Could you repeat the entries below exactly, but only from the line with "C2: 1uF (GND, VCC) -> 1uF (GND, VBAT)" through the line with "U5: OR 74LS32", and without any picture?
• • • • •
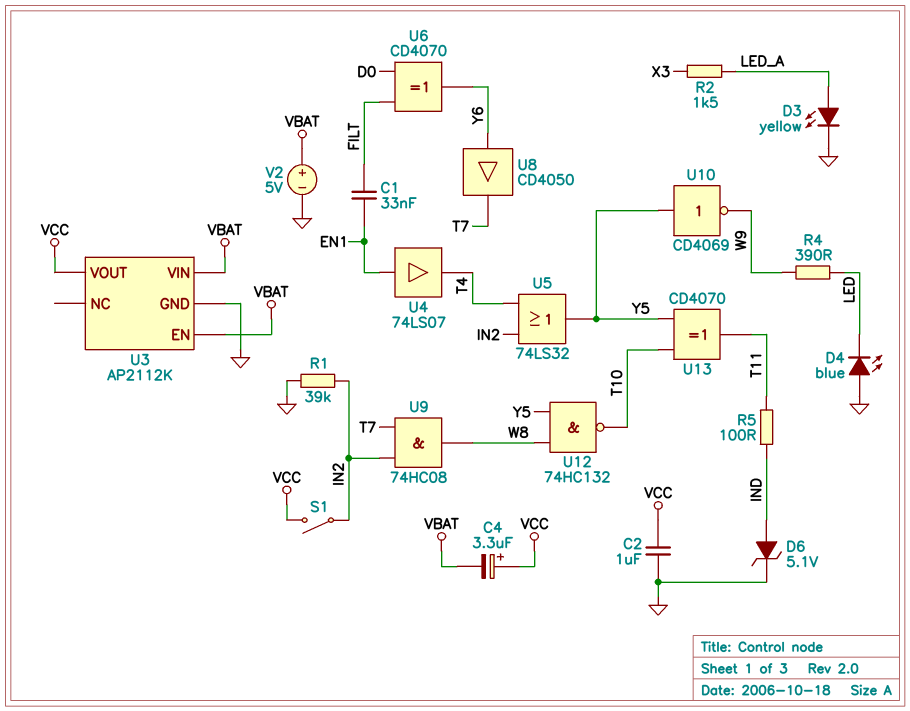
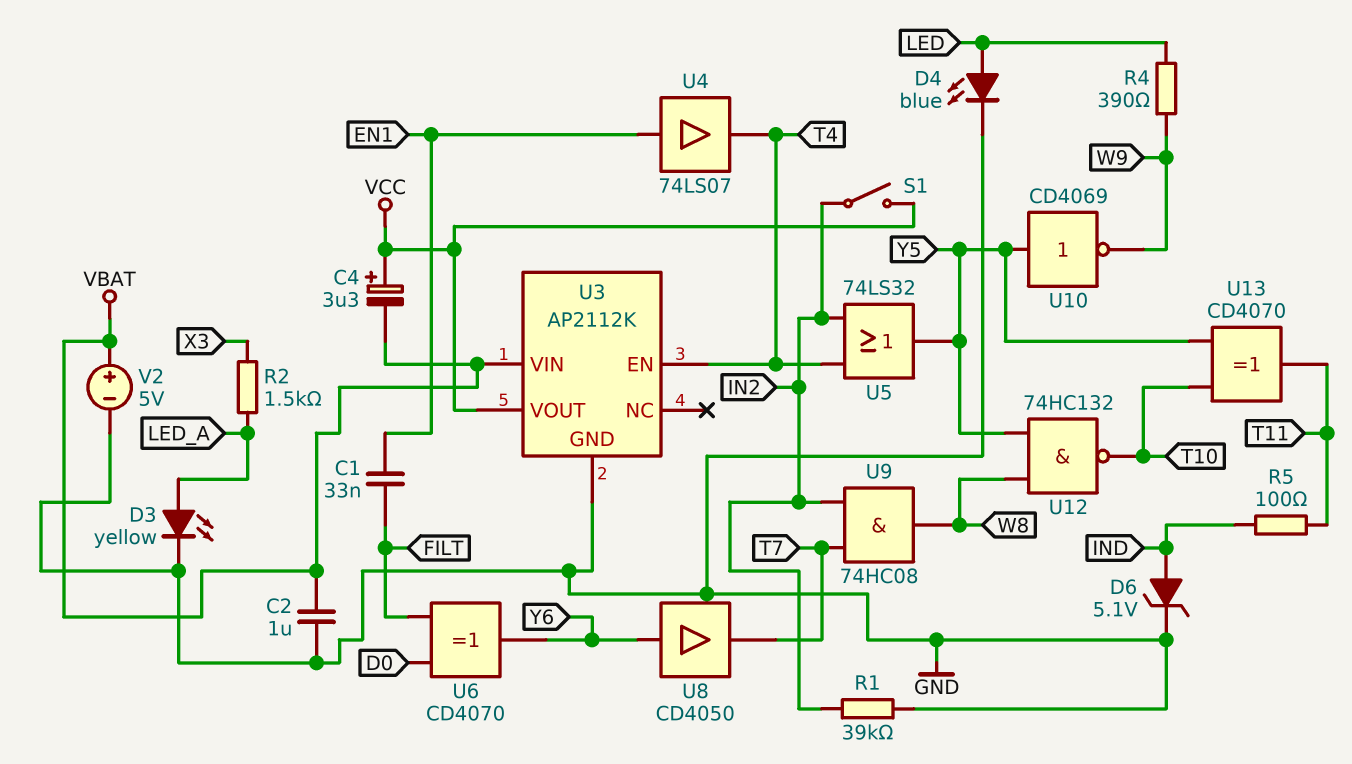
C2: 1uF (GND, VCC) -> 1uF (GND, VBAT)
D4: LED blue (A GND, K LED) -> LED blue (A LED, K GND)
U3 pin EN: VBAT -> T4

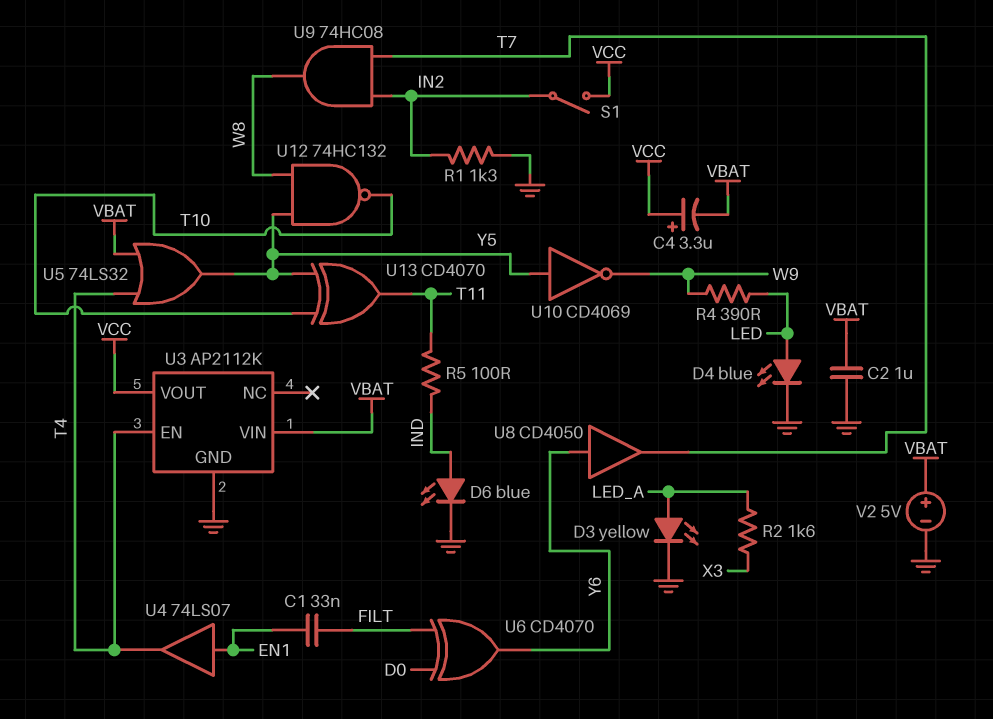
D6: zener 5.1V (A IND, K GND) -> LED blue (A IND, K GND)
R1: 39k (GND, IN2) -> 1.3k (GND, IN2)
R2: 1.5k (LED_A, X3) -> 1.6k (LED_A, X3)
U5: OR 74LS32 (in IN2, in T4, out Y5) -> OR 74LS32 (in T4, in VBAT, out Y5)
• • • • •
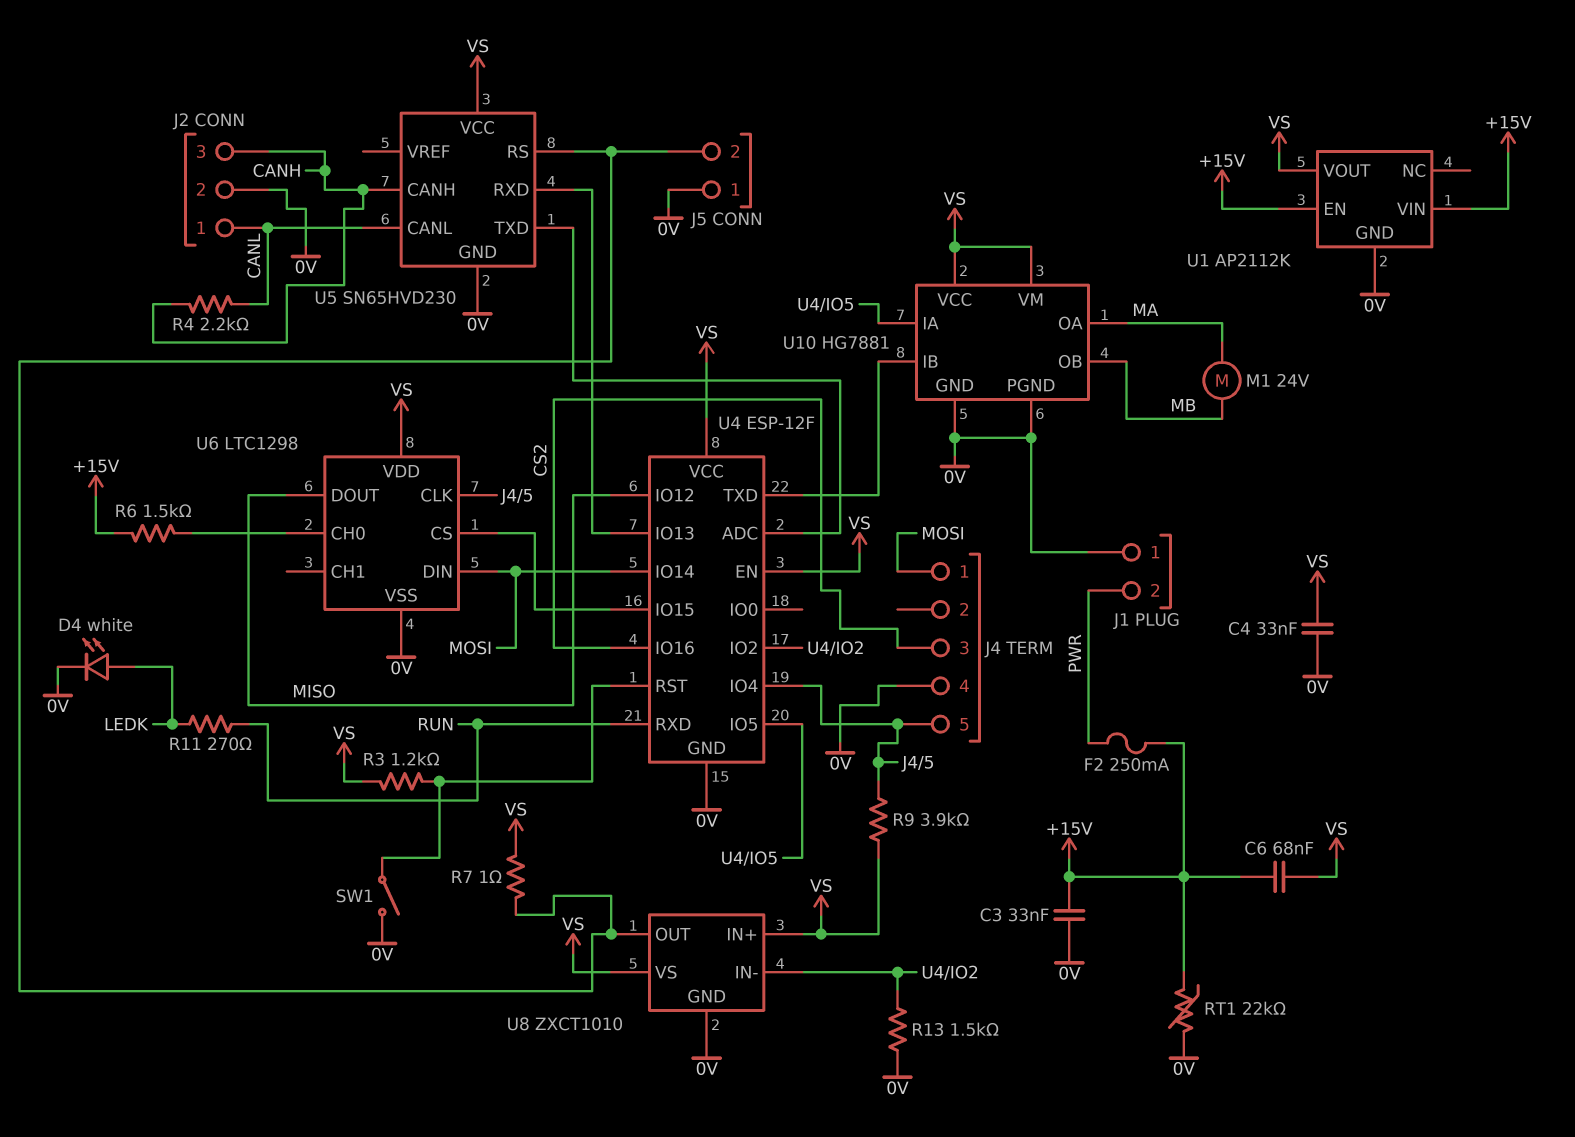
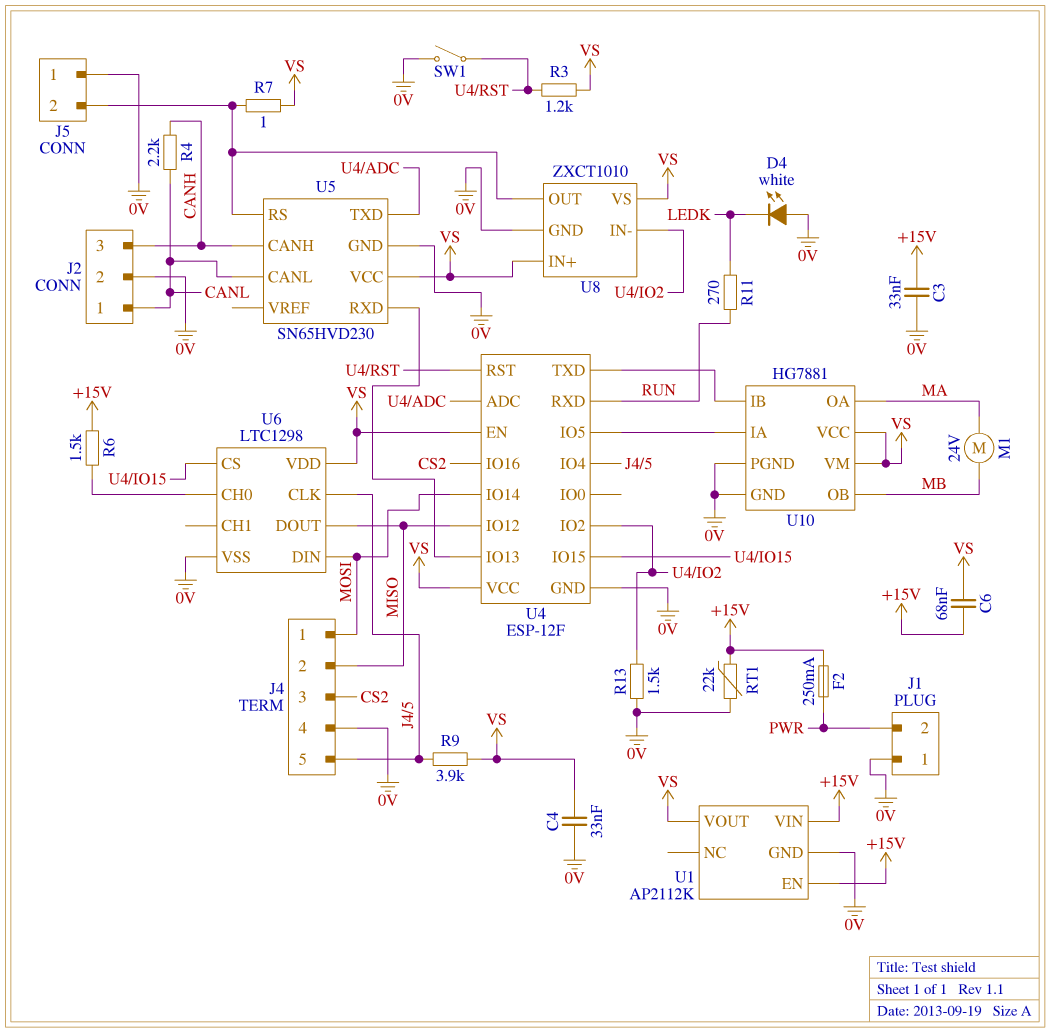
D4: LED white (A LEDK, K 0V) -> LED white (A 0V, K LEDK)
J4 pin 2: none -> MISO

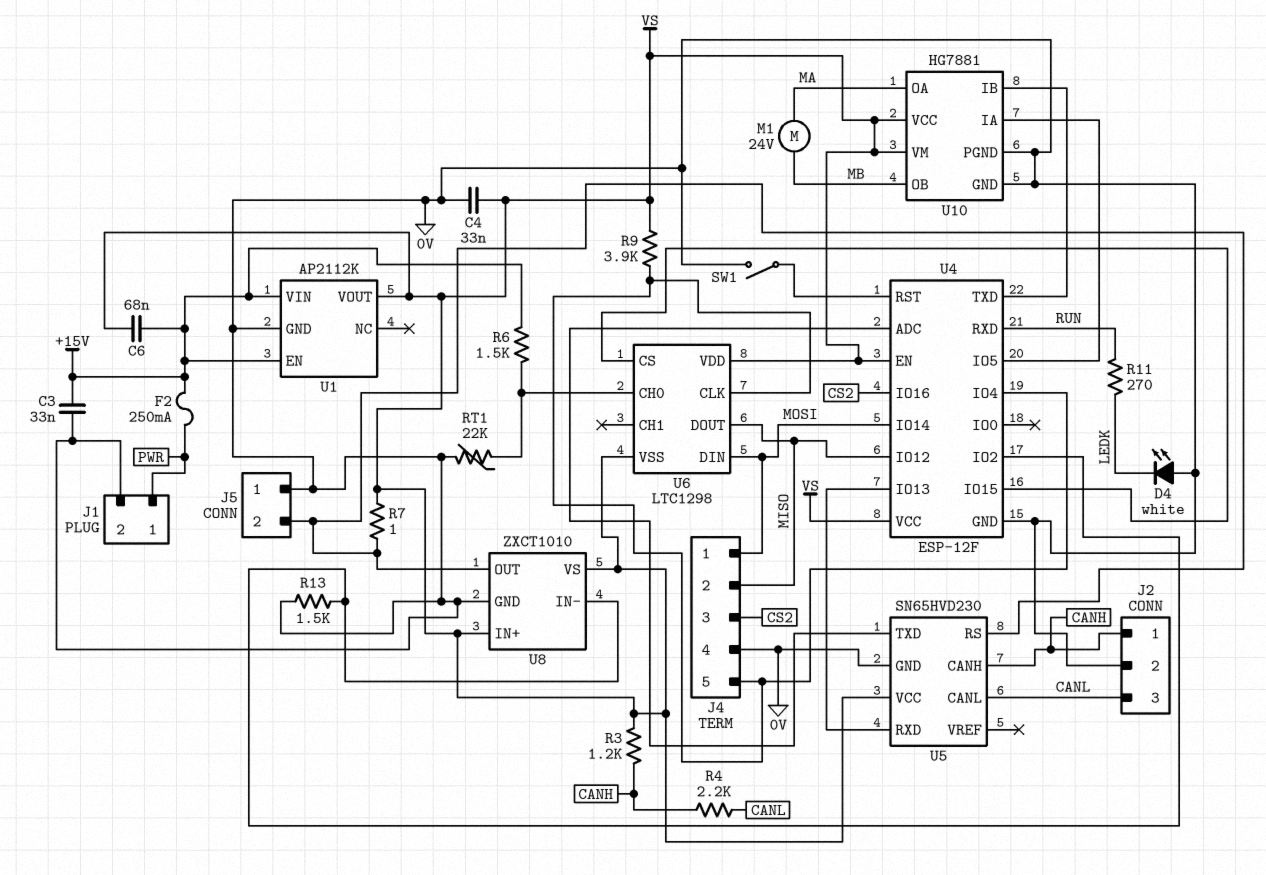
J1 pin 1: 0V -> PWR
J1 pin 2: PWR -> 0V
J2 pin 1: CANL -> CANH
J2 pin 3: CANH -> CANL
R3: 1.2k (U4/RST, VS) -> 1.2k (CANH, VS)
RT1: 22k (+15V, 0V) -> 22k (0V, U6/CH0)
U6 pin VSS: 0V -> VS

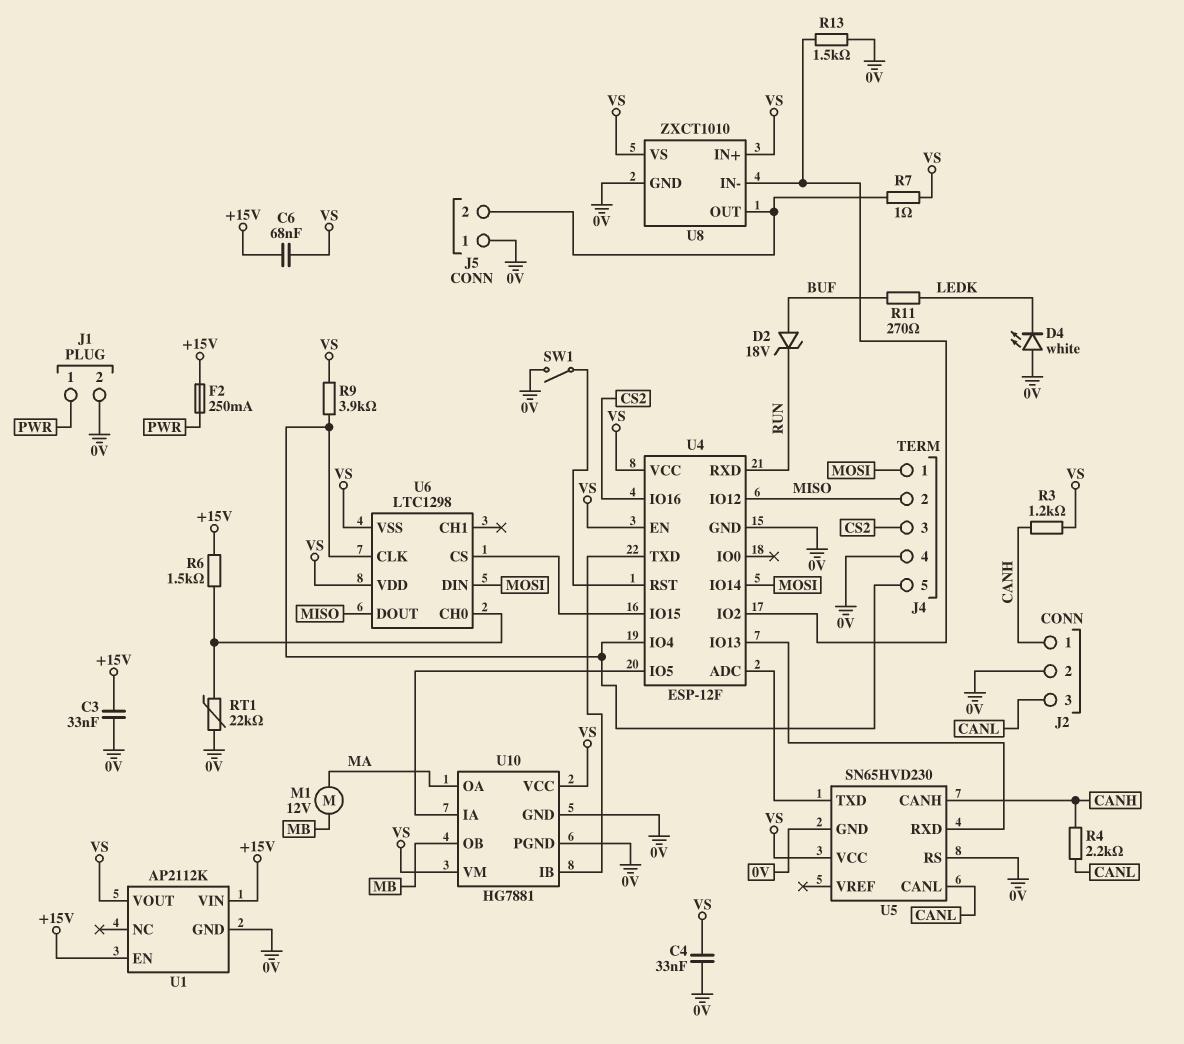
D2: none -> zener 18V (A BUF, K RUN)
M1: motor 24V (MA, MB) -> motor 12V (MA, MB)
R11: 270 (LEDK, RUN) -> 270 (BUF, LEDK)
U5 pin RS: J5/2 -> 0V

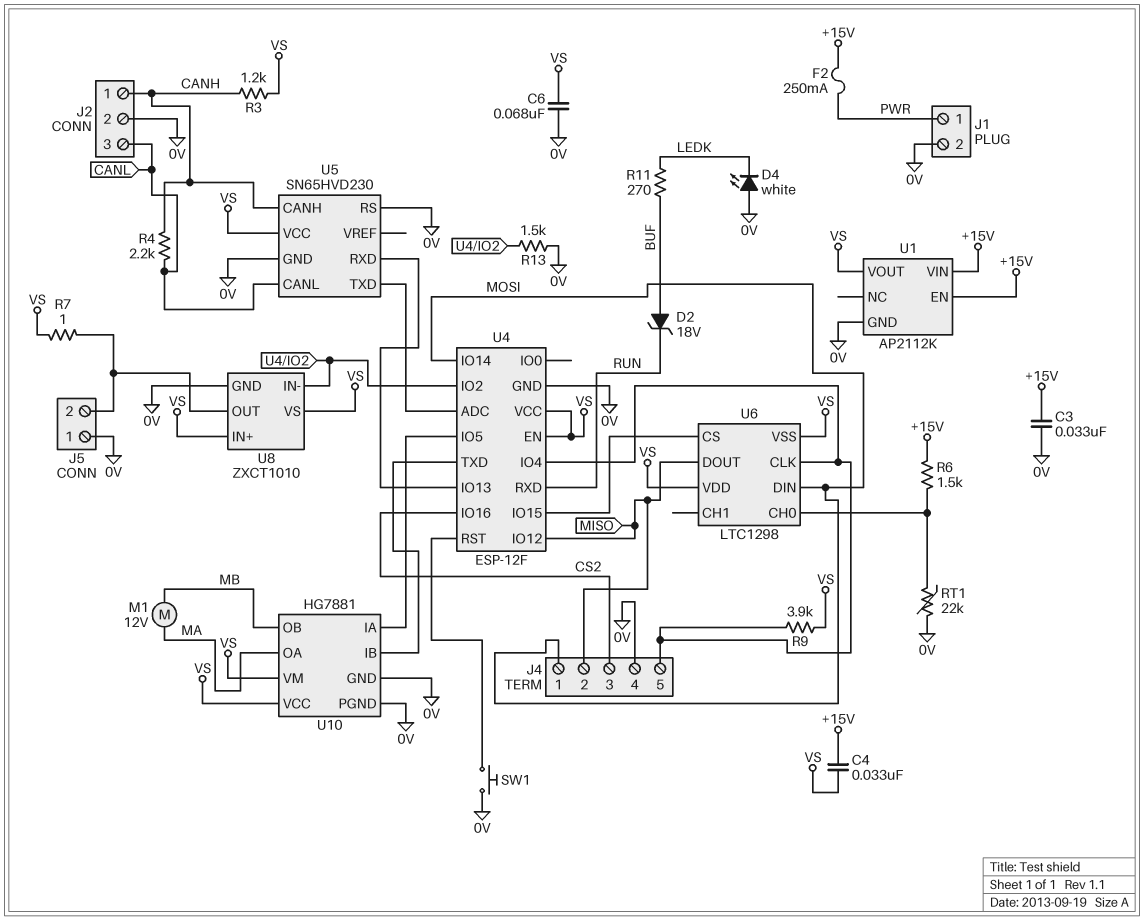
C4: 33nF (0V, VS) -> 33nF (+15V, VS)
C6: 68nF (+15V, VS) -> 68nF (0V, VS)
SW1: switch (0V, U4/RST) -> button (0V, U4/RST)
• • • • •
§ EXERCISE OUTPUT
C2: 1uF (GND, VCC) -> 1uF (GND, VBAT)
D4: LED blue (A GND, K LED) -> LED blue (A LED, K GND)
U3 pin EN: VBAT -> T4

D6: zener 5.1V (A IND, K GND) -> LED blue (A IND, K GND)
R1: 39k (GND, IN2) -> 1.3k (GND, IN2)
R2: 1.5k (LED_A, X3) -> 1.6k (LED_A, X3)
U5: OR 74LS32 (in IN2, in T4, out Y5) -> OR 74LS32 (in T4, in VBAT, out Y5)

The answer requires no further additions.